- [Problem description]: Reproduce each of the following lines word for word, from the first to the last.

- [Dataset records]:
◆ ◆ ◆

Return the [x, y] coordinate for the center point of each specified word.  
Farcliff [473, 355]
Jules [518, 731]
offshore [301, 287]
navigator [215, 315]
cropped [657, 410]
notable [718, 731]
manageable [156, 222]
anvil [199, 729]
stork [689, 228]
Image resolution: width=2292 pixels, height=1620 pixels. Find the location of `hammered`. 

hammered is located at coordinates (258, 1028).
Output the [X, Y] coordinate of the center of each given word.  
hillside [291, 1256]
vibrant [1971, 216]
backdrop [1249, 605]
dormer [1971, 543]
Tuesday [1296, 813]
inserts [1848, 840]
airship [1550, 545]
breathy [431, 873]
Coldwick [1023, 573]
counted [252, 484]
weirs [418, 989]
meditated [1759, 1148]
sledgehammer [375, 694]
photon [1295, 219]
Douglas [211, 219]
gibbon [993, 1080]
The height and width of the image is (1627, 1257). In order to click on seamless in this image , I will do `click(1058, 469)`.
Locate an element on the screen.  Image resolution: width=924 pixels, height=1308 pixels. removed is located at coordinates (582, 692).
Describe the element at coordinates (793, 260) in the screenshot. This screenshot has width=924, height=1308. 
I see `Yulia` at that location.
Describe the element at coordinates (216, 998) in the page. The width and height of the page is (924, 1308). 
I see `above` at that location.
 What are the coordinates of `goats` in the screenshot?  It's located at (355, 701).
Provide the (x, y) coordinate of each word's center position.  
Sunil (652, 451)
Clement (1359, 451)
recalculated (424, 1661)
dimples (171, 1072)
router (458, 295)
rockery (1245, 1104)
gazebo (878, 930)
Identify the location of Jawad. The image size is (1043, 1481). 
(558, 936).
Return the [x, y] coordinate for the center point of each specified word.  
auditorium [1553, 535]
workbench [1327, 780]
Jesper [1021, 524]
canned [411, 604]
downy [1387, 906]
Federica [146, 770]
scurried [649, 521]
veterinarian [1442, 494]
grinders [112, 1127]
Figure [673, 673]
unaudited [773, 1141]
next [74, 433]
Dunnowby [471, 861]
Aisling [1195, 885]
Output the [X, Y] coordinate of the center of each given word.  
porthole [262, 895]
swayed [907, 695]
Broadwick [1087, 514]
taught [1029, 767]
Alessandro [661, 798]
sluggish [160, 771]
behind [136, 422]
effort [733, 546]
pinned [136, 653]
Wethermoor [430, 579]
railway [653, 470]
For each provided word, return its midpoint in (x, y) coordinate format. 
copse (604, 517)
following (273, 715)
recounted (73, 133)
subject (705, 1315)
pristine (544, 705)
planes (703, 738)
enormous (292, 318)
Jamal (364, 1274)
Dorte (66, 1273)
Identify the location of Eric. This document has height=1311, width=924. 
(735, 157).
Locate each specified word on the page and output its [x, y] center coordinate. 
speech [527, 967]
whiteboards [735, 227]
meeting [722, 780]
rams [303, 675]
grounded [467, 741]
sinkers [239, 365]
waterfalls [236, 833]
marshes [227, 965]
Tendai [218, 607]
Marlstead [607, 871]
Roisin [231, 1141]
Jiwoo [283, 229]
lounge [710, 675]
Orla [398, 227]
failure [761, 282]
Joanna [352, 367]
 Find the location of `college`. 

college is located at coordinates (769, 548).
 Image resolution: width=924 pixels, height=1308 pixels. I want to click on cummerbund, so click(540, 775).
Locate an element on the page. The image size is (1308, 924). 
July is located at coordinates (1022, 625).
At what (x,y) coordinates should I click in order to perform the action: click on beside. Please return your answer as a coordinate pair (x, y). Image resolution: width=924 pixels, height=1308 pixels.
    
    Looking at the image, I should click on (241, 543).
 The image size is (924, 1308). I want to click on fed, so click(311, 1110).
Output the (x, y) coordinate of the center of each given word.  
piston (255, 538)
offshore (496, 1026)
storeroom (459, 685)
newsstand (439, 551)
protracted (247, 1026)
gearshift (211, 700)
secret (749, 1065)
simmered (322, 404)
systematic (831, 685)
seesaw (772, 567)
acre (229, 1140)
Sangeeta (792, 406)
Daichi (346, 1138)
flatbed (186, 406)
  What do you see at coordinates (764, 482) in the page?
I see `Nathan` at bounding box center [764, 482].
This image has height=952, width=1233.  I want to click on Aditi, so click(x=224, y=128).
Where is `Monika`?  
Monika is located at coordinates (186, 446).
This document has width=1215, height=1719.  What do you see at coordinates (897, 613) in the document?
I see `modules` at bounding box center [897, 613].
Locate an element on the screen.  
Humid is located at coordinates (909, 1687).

◆ ◆ ◆

- [Reply]:
Return the [x, y] coordinate for the center point of each specified word.  
Farcliff [473, 355]
Jules [518, 731]
offshore [301, 287]
navigator [215, 315]
cropped [657, 410]
notable [718, 731]
manageable [156, 222]
anvil [199, 729]
stork [689, 228]
Image resolution: width=2292 pixels, height=1620 pixels. Find the location of `hammered`. 

hammered is located at coordinates (258, 1028).
Output the [X, Y] coordinate of the center of each given word.  
hillside [291, 1256]
vibrant [1971, 216]
backdrop [1249, 605]
dormer [1971, 543]
Tuesday [1296, 813]
inserts [1848, 840]
airship [1550, 545]
breathy [431, 873]
Coldwick [1023, 573]
counted [252, 484]
weirs [418, 989]
meditated [1759, 1148]
sledgehammer [375, 694]
photon [1295, 219]
Douglas [211, 219]
gibbon [993, 1080]
The height and width of the image is (1627, 1257). In order to click on seamless in this image , I will do `click(1058, 469)`.
Locate an element on the screen.  Image resolution: width=924 pixels, height=1308 pixels. removed is located at coordinates (582, 692).
Describe the element at coordinates (793, 260) in the screenshot. This screenshot has width=924, height=1308. 
I see `Yulia` at that location.
Describe the element at coordinates (216, 998) in the page. The width and height of the page is (924, 1308). 
I see `above` at that location.
 What are the coordinates of `goats` in the screenshot?  It's located at (355, 701).
Provide the (x, y) coordinate of each word's center position.  
Sunil (652, 451)
Clement (1359, 451)
recalculated (424, 1661)
dimples (171, 1072)
router (458, 295)
rockery (1245, 1104)
gazebo (878, 930)
Identify the location of Jawad. The image size is (1043, 1481). 
(558, 936).
Return the [x, y] coordinate for the center point of each specified word.  
auditorium [1553, 535]
workbench [1327, 780]
Jesper [1021, 524]
canned [411, 604]
downy [1387, 906]
Federica [146, 770]
scurried [649, 521]
veterinarian [1442, 494]
grinders [112, 1127]
Figure [673, 673]
unaudited [773, 1141]
next [74, 433]
Dunnowby [471, 861]
Aisling [1195, 885]
Output the [X, Y] coordinate of the center of each given word.  
porthole [262, 895]
swayed [907, 695]
Broadwick [1087, 514]
taught [1029, 767]
Alessandro [661, 798]
sluggish [160, 771]
behind [136, 422]
effort [733, 546]
pinned [136, 653]
Wethermoor [430, 579]
railway [653, 470]
For each provided word, return its midpoint in (x, y) coordinate format. 
copse (604, 517)
following (273, 715)
recounted (73, 133)
subject (705, 1315)
pristine (544, 705)
planes (703, 738)
enormous (292, 318)
Jamal (364, 1274)
Dorte (66, 1273)
Identify the location of Eric. This document has height=1311, width=924. 
(735, 157).
Locate each specified word on the page and output its [x, y] center coordinate. 
speech [527, 967]
whiteboards [735, 227]
meeting [722, 780]
rams [303, 675]
grounded [467, 741]
sinkers [239, 365]
waterfalls [236, 833]
marshes [227, 965]
Tendai [218, 607]
Marlstead [607, 871]
Roisin [231, 1141]
Jiwoo [283, 229]
lounge [710, 675]
Orla [398, 227]
failure [761, 282]
Joanna [352, 367]
 Find the location of `college`. 

college is located at coordinates (769, 548).
 Image resolution: width=924 pixels, height=1308 pixels. I want to click on cummerbund, so click(540, 775).
Locate an element on the page. The image size is (1308, 924). 
July is located at coordinates (1022, 625).
At what (x,y) coordinates should I click in order to perform the action: click on beside. Please return your answer as a coordinate pair (x, y). Image resolution: width=924 pixels, height=1308 pixels.
    
    Looking at the image, I should click on (241, 543).
 The image size is (924, 1308). I want to click on fed, so click(311, 1110).
Output the (x, y) coordinate of the center of each given word.  
piston (255, 538)
offshore (496, 1026)
storeroom (459, 685)
newsstand (439, 551)
protracted (247, 1026)
gearshift (211, 700)
secret (749, 1065)
simmered (322, 404)
systematic (831, 685)
seesaw (772, 567)
acre (229, 1140)
Sangeeta (792, 406)
Daichi (346, 1138)
flatbed (186, 406)
  What do you see at coordinates (764, 482) in the page?
I see `Nathan` at bounding box center [764, 482].
This image has height=952, width=1233.  I want to click on Aditi, so click(x=224, y=128).
Where is `Monika`?  
Monika is located at coordinates (186, 446).
This document has width=1215, height=1719.  What do you see at coordinates (897, 613) in the document?
I see `modules` at bounding box center [897, 613].
Locate an element on the screen.  
Humid is located at coordinates (909, 1687).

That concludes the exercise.